What the task asks> Determine which lines of the records include the word "none", and copy them.

Entries shown>
········

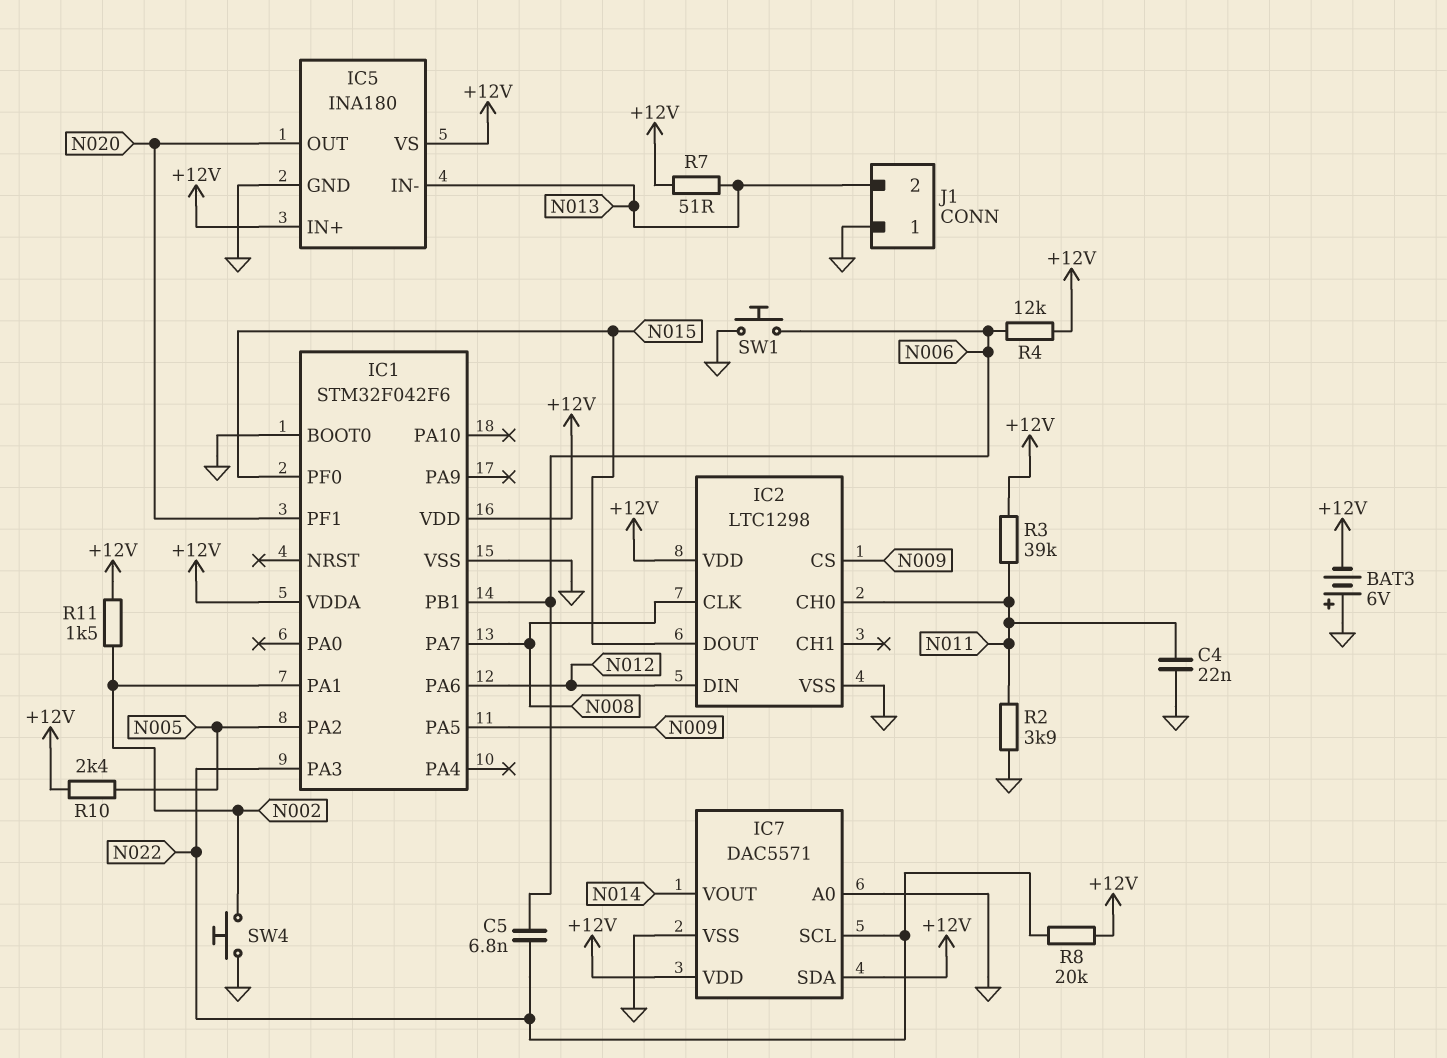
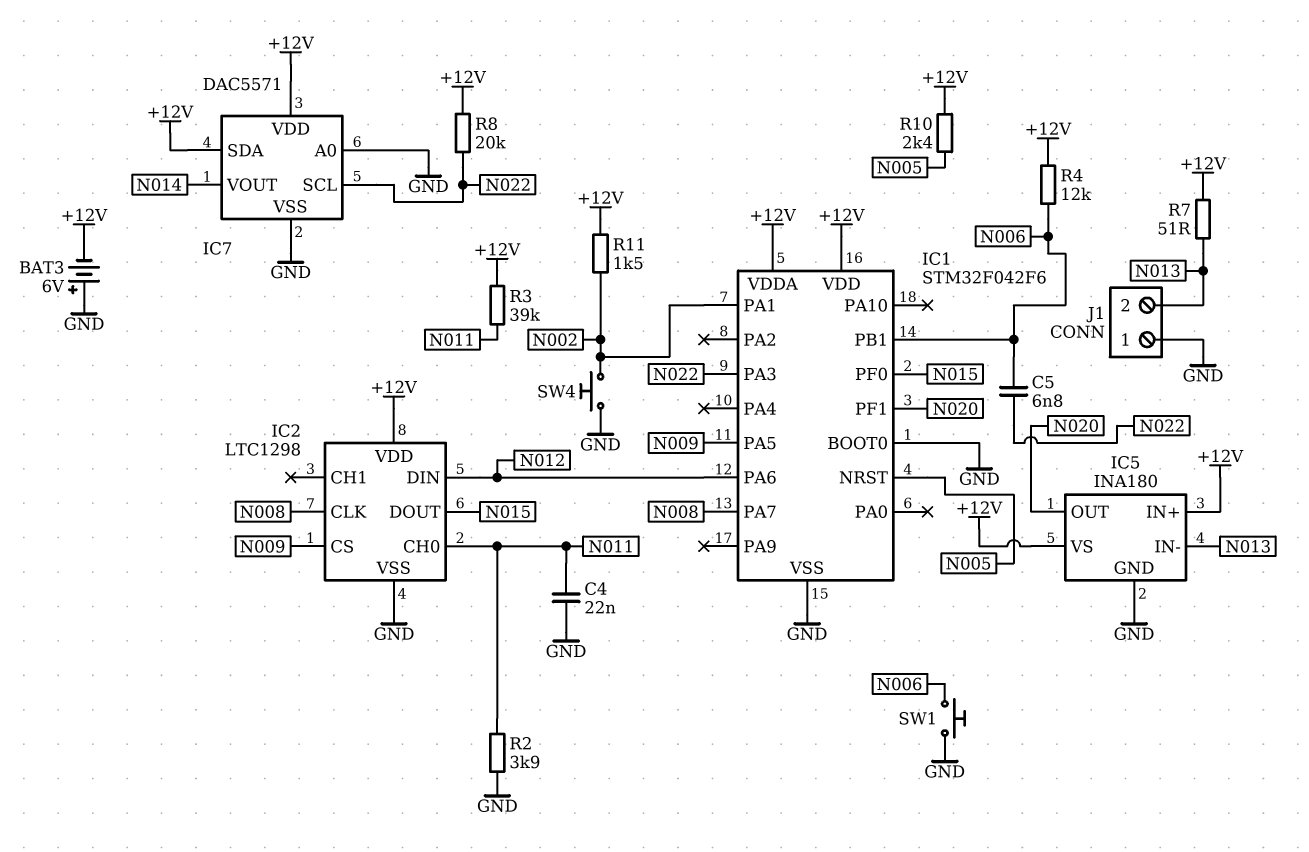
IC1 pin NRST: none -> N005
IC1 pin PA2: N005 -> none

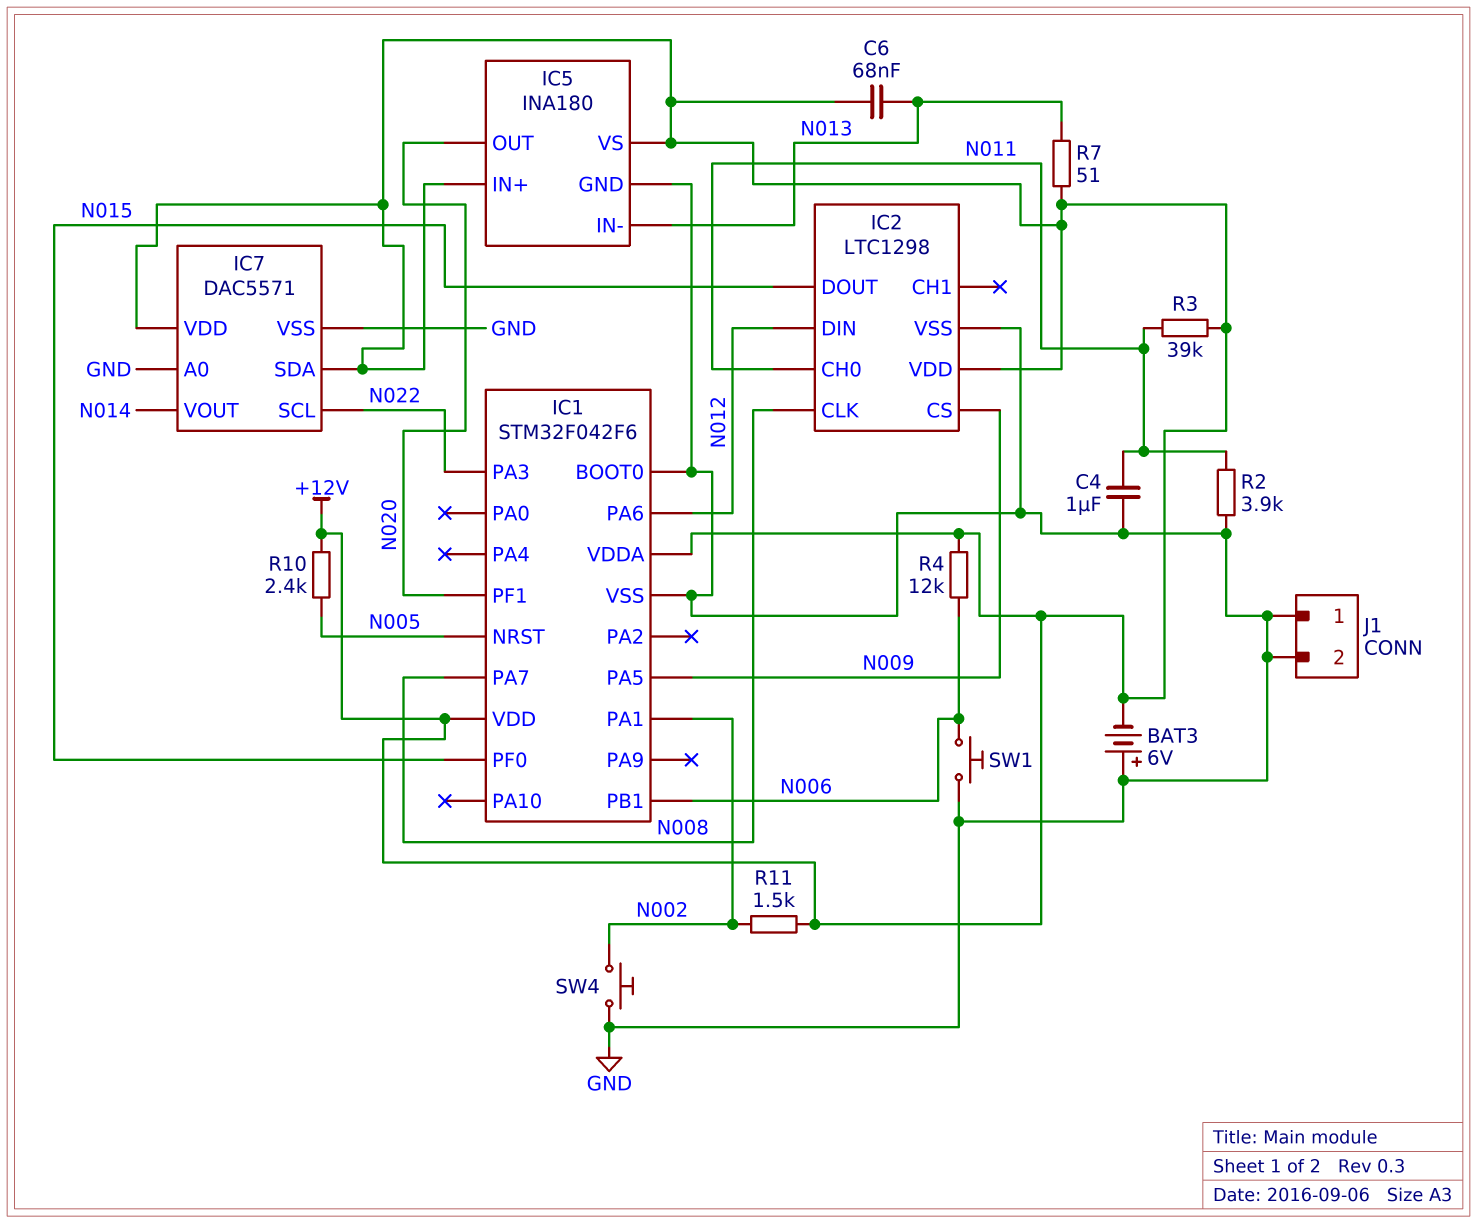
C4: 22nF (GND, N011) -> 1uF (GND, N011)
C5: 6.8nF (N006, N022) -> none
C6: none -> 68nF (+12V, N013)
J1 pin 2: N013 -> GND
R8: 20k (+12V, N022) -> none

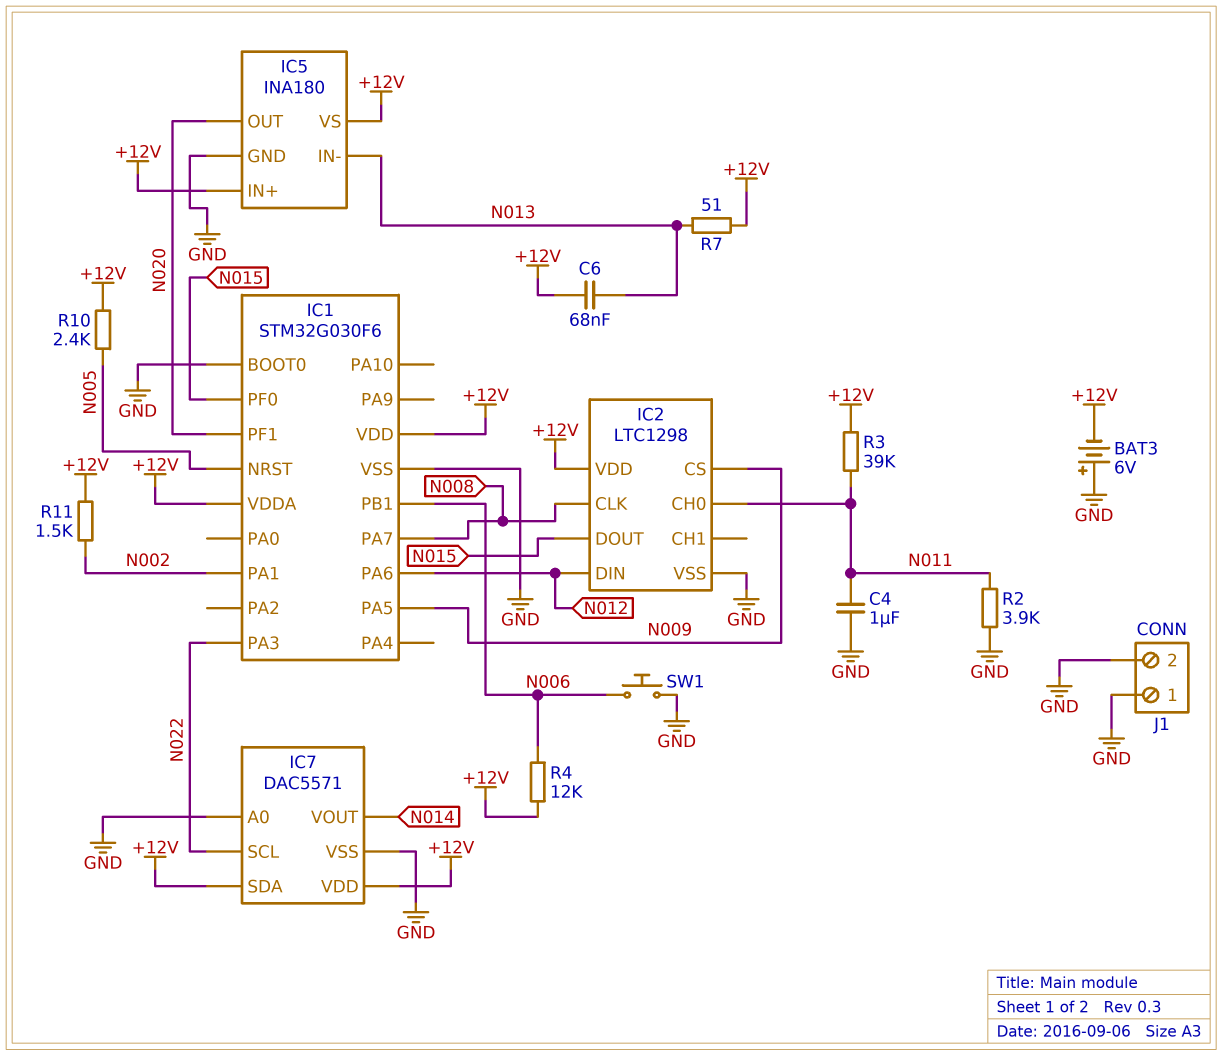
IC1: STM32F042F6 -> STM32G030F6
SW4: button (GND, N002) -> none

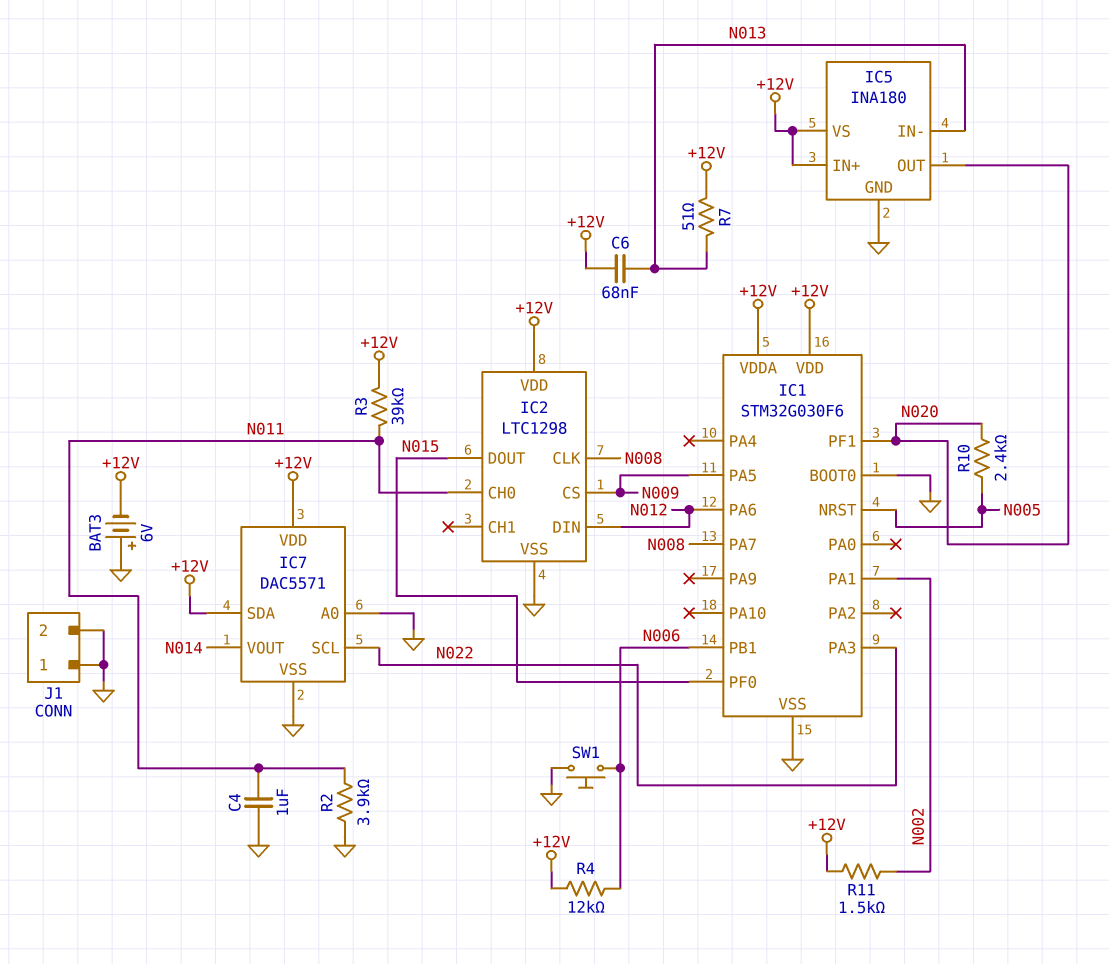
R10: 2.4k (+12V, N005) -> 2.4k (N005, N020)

········

Exercise solution>
IC1 pin NRST: none -> N005
IC1 pin PA2: N005 -> none
C5: 6.8nF (N006, N022) -> none
C6: none -> 68nF (+12V, N013)
R8: 20k (+12V, N022) -> none
SW4: button (GND, N002) -> none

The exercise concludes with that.